## [Input material]
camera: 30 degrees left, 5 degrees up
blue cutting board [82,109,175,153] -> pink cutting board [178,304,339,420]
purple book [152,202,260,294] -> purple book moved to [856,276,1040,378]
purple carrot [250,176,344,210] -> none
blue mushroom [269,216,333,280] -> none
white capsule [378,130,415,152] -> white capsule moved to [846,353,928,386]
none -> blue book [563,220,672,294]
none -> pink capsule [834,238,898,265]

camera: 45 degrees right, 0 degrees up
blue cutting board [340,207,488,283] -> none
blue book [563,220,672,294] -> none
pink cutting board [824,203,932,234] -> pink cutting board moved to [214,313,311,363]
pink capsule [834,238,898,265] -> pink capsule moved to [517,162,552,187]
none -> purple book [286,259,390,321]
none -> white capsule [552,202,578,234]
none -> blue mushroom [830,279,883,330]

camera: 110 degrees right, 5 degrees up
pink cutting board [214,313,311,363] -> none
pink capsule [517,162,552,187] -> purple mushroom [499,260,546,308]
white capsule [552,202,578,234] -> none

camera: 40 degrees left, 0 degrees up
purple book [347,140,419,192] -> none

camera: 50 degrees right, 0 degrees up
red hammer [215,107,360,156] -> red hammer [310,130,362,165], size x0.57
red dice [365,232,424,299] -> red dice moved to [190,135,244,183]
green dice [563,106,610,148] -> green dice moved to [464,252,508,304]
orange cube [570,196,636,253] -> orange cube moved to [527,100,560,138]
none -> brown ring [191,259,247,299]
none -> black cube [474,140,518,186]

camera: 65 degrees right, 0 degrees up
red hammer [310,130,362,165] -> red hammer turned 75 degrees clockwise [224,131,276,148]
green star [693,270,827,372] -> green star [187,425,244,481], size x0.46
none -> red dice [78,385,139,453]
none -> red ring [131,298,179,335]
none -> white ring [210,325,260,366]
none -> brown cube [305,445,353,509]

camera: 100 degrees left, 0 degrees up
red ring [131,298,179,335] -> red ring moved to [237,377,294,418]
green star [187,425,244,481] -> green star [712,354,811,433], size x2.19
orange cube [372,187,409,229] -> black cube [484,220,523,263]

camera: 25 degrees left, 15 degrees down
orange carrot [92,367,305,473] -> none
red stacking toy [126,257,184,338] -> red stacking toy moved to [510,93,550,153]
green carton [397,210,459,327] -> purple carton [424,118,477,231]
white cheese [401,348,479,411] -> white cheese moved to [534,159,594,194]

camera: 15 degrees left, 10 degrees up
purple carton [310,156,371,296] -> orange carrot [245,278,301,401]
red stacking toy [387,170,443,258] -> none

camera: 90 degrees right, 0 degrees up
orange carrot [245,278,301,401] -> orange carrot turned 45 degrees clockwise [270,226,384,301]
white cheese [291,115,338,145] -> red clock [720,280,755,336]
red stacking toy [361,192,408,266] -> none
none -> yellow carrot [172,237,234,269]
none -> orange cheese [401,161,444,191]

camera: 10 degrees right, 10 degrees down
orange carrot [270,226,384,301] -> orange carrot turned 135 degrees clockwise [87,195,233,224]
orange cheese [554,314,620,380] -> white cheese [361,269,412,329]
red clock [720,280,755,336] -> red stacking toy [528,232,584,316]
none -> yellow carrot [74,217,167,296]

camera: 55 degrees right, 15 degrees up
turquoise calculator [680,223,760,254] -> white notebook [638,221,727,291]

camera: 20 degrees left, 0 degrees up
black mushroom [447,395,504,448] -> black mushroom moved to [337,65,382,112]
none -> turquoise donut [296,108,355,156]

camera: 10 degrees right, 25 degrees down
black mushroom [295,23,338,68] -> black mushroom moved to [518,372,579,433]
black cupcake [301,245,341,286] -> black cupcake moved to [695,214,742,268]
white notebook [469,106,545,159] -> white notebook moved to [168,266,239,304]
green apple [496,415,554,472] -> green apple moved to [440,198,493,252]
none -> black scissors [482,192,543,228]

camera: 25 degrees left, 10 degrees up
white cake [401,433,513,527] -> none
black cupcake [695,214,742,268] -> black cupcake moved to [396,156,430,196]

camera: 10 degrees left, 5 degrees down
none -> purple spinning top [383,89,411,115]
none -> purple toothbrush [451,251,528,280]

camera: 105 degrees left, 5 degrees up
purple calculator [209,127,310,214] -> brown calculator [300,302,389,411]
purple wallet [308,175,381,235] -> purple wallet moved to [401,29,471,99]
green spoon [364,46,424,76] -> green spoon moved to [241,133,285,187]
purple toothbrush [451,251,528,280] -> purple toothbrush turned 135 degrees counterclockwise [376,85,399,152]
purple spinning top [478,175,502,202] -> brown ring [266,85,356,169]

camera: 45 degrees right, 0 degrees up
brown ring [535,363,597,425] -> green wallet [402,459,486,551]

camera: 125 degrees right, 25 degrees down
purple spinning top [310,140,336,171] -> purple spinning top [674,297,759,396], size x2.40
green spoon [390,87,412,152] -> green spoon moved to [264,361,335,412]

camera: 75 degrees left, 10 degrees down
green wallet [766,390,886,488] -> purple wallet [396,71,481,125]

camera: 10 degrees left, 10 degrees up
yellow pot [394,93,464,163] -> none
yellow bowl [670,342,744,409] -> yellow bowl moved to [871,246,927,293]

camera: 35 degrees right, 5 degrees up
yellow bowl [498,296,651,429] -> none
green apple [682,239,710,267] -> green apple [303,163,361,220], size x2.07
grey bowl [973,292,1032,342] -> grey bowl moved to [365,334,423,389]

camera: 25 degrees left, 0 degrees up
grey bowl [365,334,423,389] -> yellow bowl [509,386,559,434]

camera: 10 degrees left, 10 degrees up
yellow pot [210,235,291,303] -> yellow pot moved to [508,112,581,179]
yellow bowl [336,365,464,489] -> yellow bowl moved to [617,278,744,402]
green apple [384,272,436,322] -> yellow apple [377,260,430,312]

## [Brief]
Output each line of the entries exactly, so that nothing is lost.

## [Solution for this problem]
camera: 30 degrees left, 5 degrees up
blue cutting board [82,109,175,153] -> pink cutting board [178,304,339,420]
purple book [152,202,260,294] -> purple book moved to [856,276,1040,378]
purple carrot [250,176,344,210] -> none
blue mushroom [269,216,333,280] -> none
white capsule [378,130,415,152] -> white capsule moved to [846,353,928,386]
none -> blue book [563,220,672,294]
none -> pink capsule [834,238,898,265]

camera: 45 degrees right, 0 degrees up
blue cutting board [340,207,488,283] -> none
blue book [563,220,672,294] -> none
pink cutting board [824,203,932,234] -> pink cutting board moved to [214,313,311,363]
pink capsule [834,238,898,265] -> pink capsule moved to [517,162,552,187]
none -> purple book [286,259,390,321]
none -> white capsule [552,202,578,234]
none -> blue mushroom [830,279,883,330]

camera: 110 degrees right, 5 degrees up
pink cutting board [214,313,311,363] -> none
pink capsule [517,162,552,187] -> purple mushroom [499,260,546,308]
white capsule [552,202,578,234] -> none

camera: 40 degrees left, 0 degrees up
purple book [347,140,419,192] -> none

camera: 50 degrees right, 0 degrees up
red hammer [215,107,360,156] -> red hammer [310,130,362,165], size x0.57
red dice [365,232,424,299] -> red dice moved to [190,135,244,183]
green dice [563,106,610,148] -> green dice moved to [464,252,508,304]
orange cube [570,196,636,253] -> orange cube moved to [527,100,560,138]
none -> brown ring [191,259,247,299]
none -> black cube [474,140,518,186]

camera: 65 degrees right, 0 degrees up
red hammer [310,130,362,165] -> red hammer turned 75 degrees clockwise [224,131,276,148]
green star [693,270,827,372] -> green star [187,425,244,481], size x0.46
none -> red dice [78,385,139,453]
none -> red ring [131,298,179,335]
none -> white ring [210,325,260,366]
none -> brown cube [305,445,353,509]

camera: 100 degrees left, 0 degrees up
red ring [131,298,179,335] -> red ring moved to [237,377,294,418]
green star [187,425,244,481] -> green star [712,354,811,433], size x2.19
orange cube [372,187,409,229] -> black cube [484,220,523,263]

camera: 25 degrees left, 15 degrees down
orange carrot [92,367,305,473] -> none
red stacking toy [126,257,184,338] -> red stacking toy moved to [510,93,550,153]
green carton [397,210,459,327] -> purple carton [424,118,477,231]
white cheese [401,348,479,411] -> white cheese moved to [534,159,594,194]

camera: 15 degrees left, 10 degrees up
purple carton [310,156,371,296] -> orange carrot [245,278,301,401]
red stacking toy [387,170,443,258] -> none

camera: 90 degrees right, 0 degrees up
orange carrot [245,278,301,401] -> orange carrot turned 45 degrees clockwise [270,226,384,301]
white cheese [291,115,338,145] -> red clock [720,280,755,336]
red stacking toy [361,192,408,266] -> none
none -> yellow carrot [172,237,234,269]
none -> orange cheese [401,161,444,191]

camera: 10 degrees right, 10 degrees down
orange carrot [270,226,384,301] -> orange carrot turned 135 degrees clockwise [87,195,233,224]
orange cheese [554,314,620,380] -> white cheese [361,269,412,329]
red clock [720,280,755,336] -> red stacking toy [528,232,584,316]
none -> yellow carrot [74,217,167,296]

camera: 55 degrees right, 15 degrees up
turquoise calculator [680,223,760,254] -> white notebook [638,221,727,291]

camera: 20 degrees left, 0 degrees up
black mushroom [447,395,504,448] -> black mushroom moved to [337,65,382,112]
none -> turquoise donut [296,108,355,156]

camera: 10 degrees right, 25 degrees down
black mushroom [295,23,338,68] -> black mushroom moved to [518,372,579,433]
black cupcake [301,245,341,286] -> black cupcake moved to [695,214,742,268]
white notebook [469,106,545,159] -> white notebook moved to [168,266,239,304]
green apple [496,415,554,472] -> green apple moved to [440,198,493,252]
none -> black scissors [482,192,543,228]

camera: 25 degrees left, 10 degrees up
white cake [401,433,513,527] -> none
black cupcake [695,214,742,268] -> black cupcake moved to [396,156,430,196]

camera: 10 degrees left, 5 degrees down
none -> purple spinning top [383,89,411,115]
none -> purple toothbrush [451,251,528,280]

camera: 105 degrees left, 5 degrees up
purple calculator [209,127,310,214] -> brown calculator [300,302,389,411]
purple wallet [308,175,381,235] -> purple wallet moved to [401,29,471,99]
green spoon [364,46,424,76] -> green spoon moved to [241,133,285,187]
purple toothbrush [451,251,528,280] -> purple toothbrush turned 135 degrees counterclockwise [376,85,399,152]
purple spinning top [478,175,502,202] -> brown ring [266,85,356,169]

camera: 45 degrees right, 0 degrees up
brown ring [535,363,597,425] -> green wallet [402,459,486,551]

camera: 125 degrees right, 25 degrees down
purple spinning top [310,140,336,171] -> purple spinning top [674,297,759,396], size x2.40
green spoon [390,87,412,152] -> green spoon moved to [264,361,335,412]

camera: 75 degrees left, 10 degrees down
green wallet [766,390,886,488] -> purple wallet [396,71,481,125]

camera: 10 degrees left, 10 degrees up
yellow pot [394,93,464,163] -> none
yellow bowl [670,342,744,409] -> yellow bowl moved to [871,246,927,293]

camera: 35 degrees right, 5 degrees up
yellow bowl [498,296,651,429] -> none
green apple [682,239,710,267] -> green apple [303,163,361,220], size x2.07
grey bowl [973,292,1032,342] -> grey bowl moved to [365,334,423,389]

camera: 25 degrees left, 0 degrees up
grey bowl [365,334,423,389] -> yellow bowl [509,386,559,434]

camera: 10 degrees left, 10 degrees up
yellow pot [210,235,291,303] -> yellow pot moved to [508,112,581,179]
yellow bowl [336,365,464,489] -> yellow bowl moved to [617,278,744,402]
green apple [384,272,436,322] -> yellow apple [377,260,430,312]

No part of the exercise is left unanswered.